WORK TASK — Locate the word "white" in the material, then show every line that holds it.

MATERIAL FOR THE TASK —

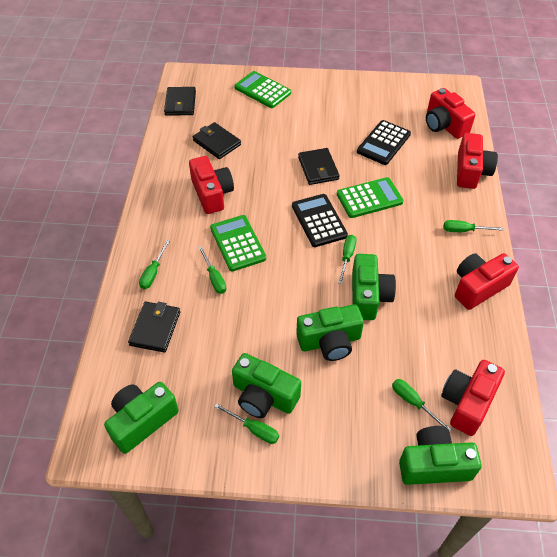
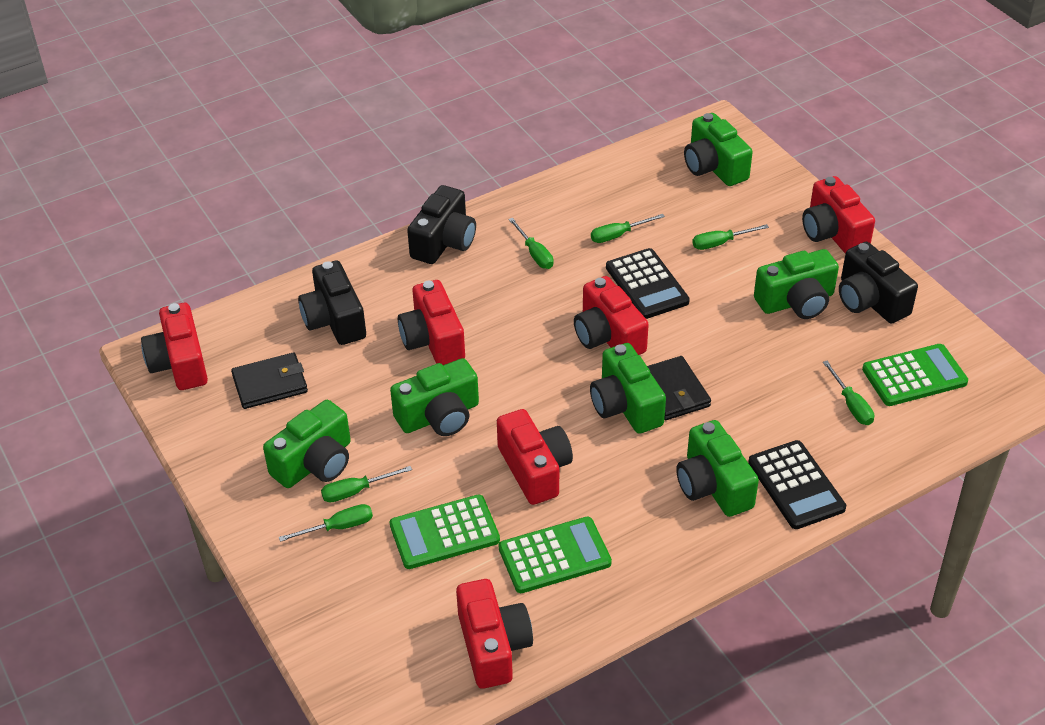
black camera: 0 -> 3
black wallet: 4 -> 2
green camera: 5 -> 6
red camera: 5 -> 6

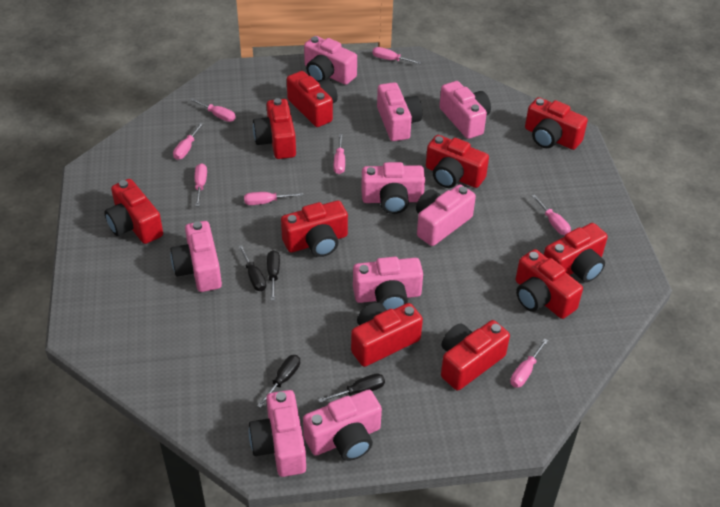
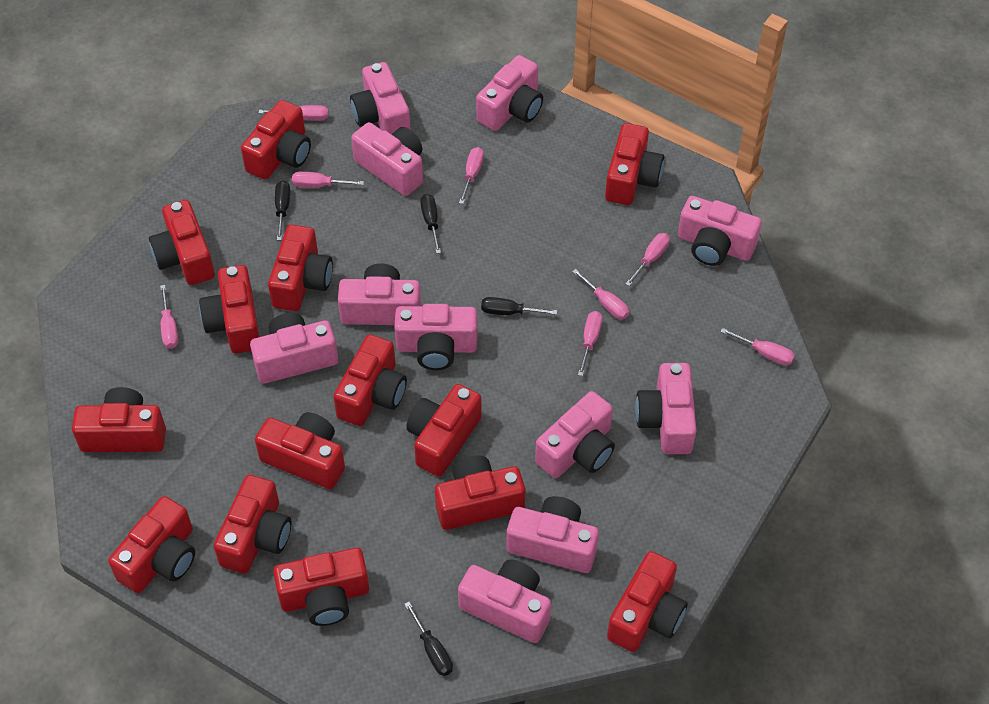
pink camera: 9 -> 11
red camera: 10 -> 14

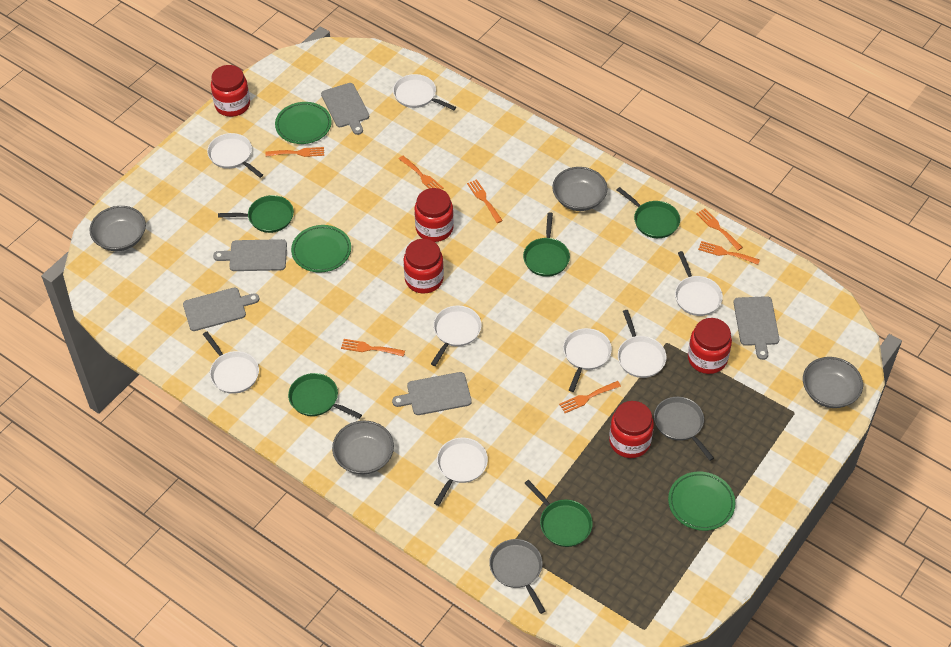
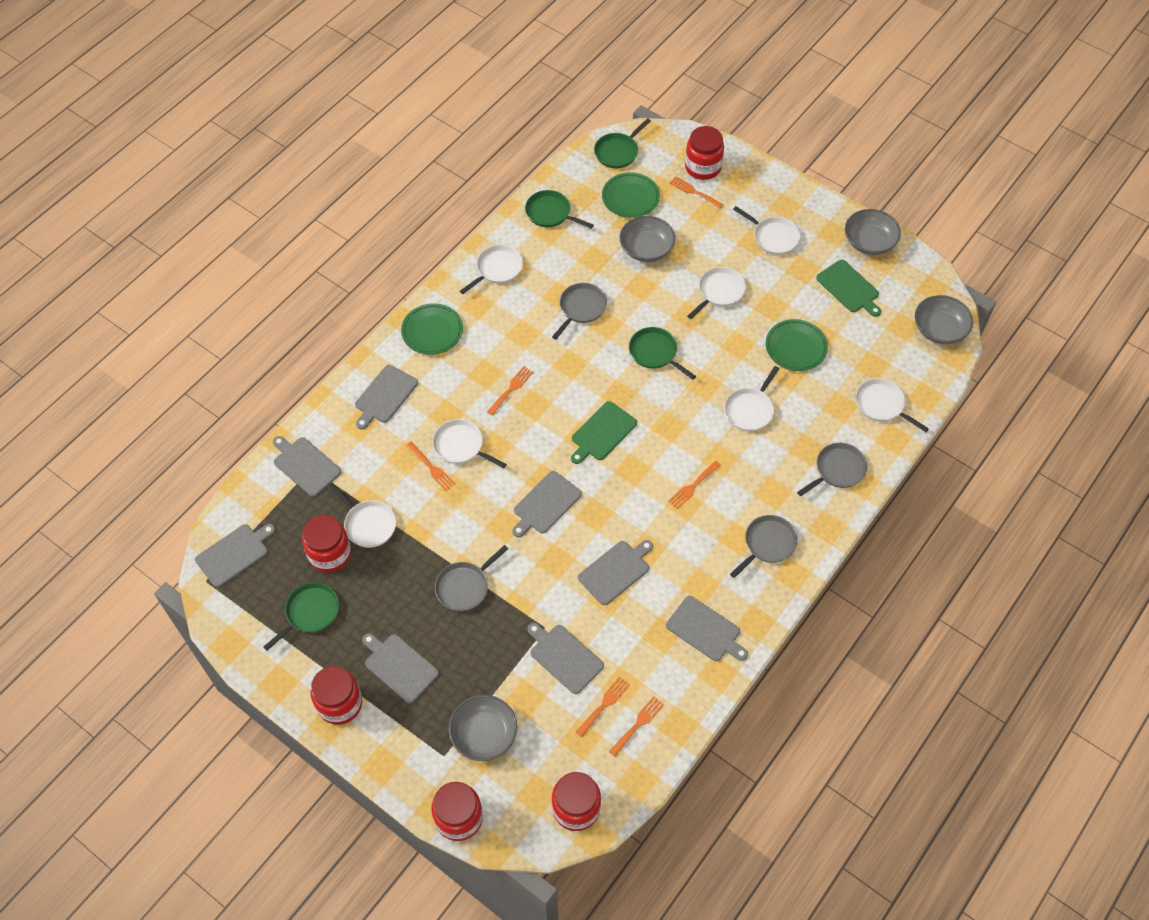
green cutting board: 0 -> 2
green pan: 5 -> 4
grey cutting board: 5 -> 8
grey pan: 2 -> 4
orange fork: 7 -> 6
white pan: 8 -> 7

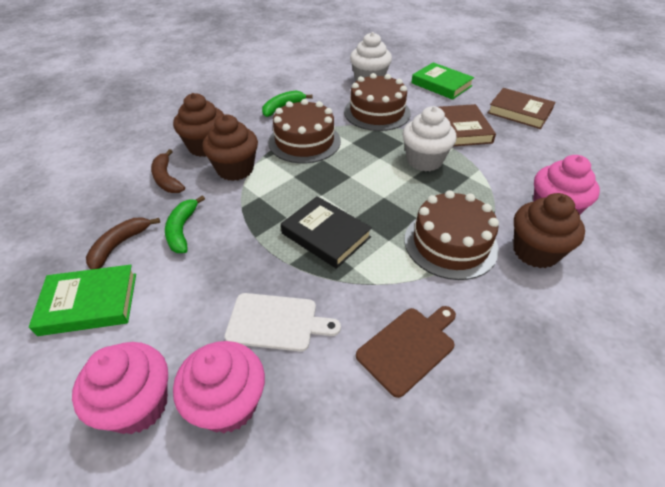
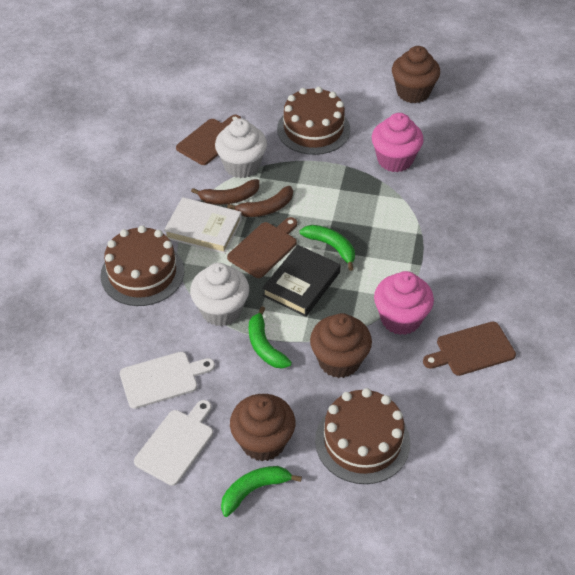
brown book: 2 -> 0
brown cutting board: 1 -> 3
green banana: 2 -> 3
green book: 2 -> 0
pink cupcake: 3 -> 2
white book: 0 -> 1
white cutting board: 1 -> 2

PROBLEM SOLUTION —
white pan: 8 -> 7
white book: 0 -> 1
white cutting board: 1 -> 2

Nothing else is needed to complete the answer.